= Task details =
A verbatim reproduction of all the entries is needed.

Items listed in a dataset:

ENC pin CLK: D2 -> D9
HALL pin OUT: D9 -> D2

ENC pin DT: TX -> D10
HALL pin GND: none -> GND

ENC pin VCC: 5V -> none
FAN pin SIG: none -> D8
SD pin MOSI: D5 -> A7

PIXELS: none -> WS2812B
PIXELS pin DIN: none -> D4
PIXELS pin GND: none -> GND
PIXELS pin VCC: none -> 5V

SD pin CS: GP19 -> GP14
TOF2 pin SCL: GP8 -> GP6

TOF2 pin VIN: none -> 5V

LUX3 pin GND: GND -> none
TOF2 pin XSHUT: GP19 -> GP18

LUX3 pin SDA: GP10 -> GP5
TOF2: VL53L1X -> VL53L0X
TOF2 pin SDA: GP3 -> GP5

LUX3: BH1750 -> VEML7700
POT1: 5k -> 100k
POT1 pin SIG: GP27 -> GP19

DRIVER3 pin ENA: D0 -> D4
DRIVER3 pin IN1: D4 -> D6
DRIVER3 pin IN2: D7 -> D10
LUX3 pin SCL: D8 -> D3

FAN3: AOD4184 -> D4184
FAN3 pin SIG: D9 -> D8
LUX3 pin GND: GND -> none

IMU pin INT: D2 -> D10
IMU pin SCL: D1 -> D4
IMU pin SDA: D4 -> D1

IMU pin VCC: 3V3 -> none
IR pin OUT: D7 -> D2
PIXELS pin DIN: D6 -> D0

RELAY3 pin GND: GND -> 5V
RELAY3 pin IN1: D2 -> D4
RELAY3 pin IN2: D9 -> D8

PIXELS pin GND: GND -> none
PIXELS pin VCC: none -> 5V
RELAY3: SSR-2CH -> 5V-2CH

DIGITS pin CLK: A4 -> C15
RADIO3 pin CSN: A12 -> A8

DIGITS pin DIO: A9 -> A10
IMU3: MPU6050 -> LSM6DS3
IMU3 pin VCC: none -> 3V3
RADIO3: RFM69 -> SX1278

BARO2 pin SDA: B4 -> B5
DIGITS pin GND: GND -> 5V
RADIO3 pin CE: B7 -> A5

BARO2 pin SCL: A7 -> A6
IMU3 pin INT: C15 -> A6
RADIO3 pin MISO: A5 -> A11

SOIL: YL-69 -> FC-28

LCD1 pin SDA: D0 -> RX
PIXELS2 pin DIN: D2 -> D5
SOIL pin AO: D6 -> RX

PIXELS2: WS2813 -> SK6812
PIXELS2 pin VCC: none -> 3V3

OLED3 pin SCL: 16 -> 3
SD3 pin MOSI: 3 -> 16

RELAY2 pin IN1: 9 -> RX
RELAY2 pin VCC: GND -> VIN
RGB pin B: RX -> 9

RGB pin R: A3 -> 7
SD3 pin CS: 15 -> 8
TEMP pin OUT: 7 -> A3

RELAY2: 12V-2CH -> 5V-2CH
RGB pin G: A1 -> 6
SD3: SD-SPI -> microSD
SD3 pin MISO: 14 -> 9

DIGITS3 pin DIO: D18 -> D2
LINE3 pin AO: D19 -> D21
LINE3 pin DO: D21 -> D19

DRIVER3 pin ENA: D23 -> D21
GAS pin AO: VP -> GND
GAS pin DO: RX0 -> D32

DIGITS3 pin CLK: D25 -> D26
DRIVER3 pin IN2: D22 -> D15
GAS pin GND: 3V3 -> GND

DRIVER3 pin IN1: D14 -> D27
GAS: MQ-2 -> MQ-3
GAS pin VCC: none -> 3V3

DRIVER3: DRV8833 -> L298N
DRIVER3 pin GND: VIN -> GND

= Exercise response =
ENC pin CLK: D2 -> D9
HALL pin OUT: D9 -> D2

ENC pin DT: TX -> D10
HALL pin GND: none -> GND

ENC pin VCC: 5V -> none
FAN pin SIG: none -> D8
SD pin MOSI: D5 -> A7

PIXELS: none -> WS2812B
PIXELS pin DIN: none -> D4
PIXELS pin GND: none -> GND
PIXELS pin VCC: none -> 5V

SD pin CS: GP19 -> GP14
TOF2 pin SCL: GP8 -> GP6

TOF2 pin VIN: none -> 5V

LUX3 pin GND: GND -> none
TOF2 pin XSHUT: GP19 -> GP18

LUX3 pin SDA: GP10 -> GP5
TOF2: VL53L1X -> VL53L0X
TOF2 pin SDA: GP3 -> GP5

LUX3: BH1750 -> VEML7700
POT1: 5k -> 100k
POT1 pin SIG: GP27 -> GP19

DRIVER3 pin ENA: D0 -> D4
DRIVER3 pin IN1: D4 -> D6
DRIVER3 pin IN2: D7 -> D10
LUX3 pin SCL: D8 -> D3

FAN3: AOD4184 -> D4184
FAN3 pin SIG: D9 -> D8
LUX3 pin GND: GND -> none

IMU pin INT: D2 -> D10
IMU pin SCL: D1 -> D4
IMU pin SDA: D4 -> D1

IMU pin VCC: 3V3 -> none
IR pin OUT: D7 -> D2
PIXELS pin DIN: D6 -> D0

RELAY3 pin GND: GND -> 5V
RELAY3 pin IN1: D2 -> D4
RELAY3 pin IN2: D9 -> D8

PIXELS pin GND: GND -> none
PIXELS pin VCC: none -> 5V
RELAY3: SSR-2CH -> 5V-2CH

DIGITS pin CLK: A4 -> C15
RADIO3 pin CSN: A12 -> A8

DIGITS pin DIO: A9 -> A10
IMU3: MPU6050 -> LSM6DS3
IMU3 pin VCC: none -> 3V3
RADIO3: RFM69 -> SX1278

BARO2 pin SDA: B4 -> B5
DIGITS pin GND: GND -> 5V
RADIO3 pin CE: B7 -> A5

BARO2 pin SCL: A7 -> A6
IMU3 pin INT: C15 -> A6
RADIO3 pin MISO: A5 -> A11

SOIL: YL-69 -> FC-28

LCD1 pin SDA: D0 -> RX
PIXELS2 pin DIN: D2 -> D5
SOIL pin AO: D6 -> RX

PIXELS2: WS2813 -> SK6812
PIXELS2 pin VCC: none -> 3V3

OLED3 pin SCL: 16 -> 3
SD3 pin MOSI: 3 -> 16

RELAY2 pin IN1: 9 -> RX
RELAY2 pin VCC: GND -> VIN
RGB pin B: RX -> 9

RGB pin R: A3 -> 7
SD3 pin CS: 15 -> 8
TEMP pin OUT: 7 -> A3

RELAY2: 12V-2CH -> 5V-2CH
RGB pin G: A1 -> 6
SD3: SD-SPI -> microSD
SD3 pin MISO: 14 -> 9

DIGITS3 pin DIO: D18 -> D2
LINE3 pin AO: D19 -> D21
LINE3 pin DO: D21 -> D19

DRIVER3 pin ENA: D23 -> D21
GAS pin AO: VP -> GND
GAS pin DO: RX0 -> D32

DIGITS3 pin CLK: D25 -> D26
DRIVER3 pin IN2: D22 -> D15
GAS pin GND: 3V3 -> GND

DRIVER3 pin IN1: D14 -> D27
GAS: MQ-2 -> MQ-3
GAS pin VCC: none -> 3V3

DRIVER3: DRV8833 -> L298N
DRIVER3 pin GND: VIN -> GND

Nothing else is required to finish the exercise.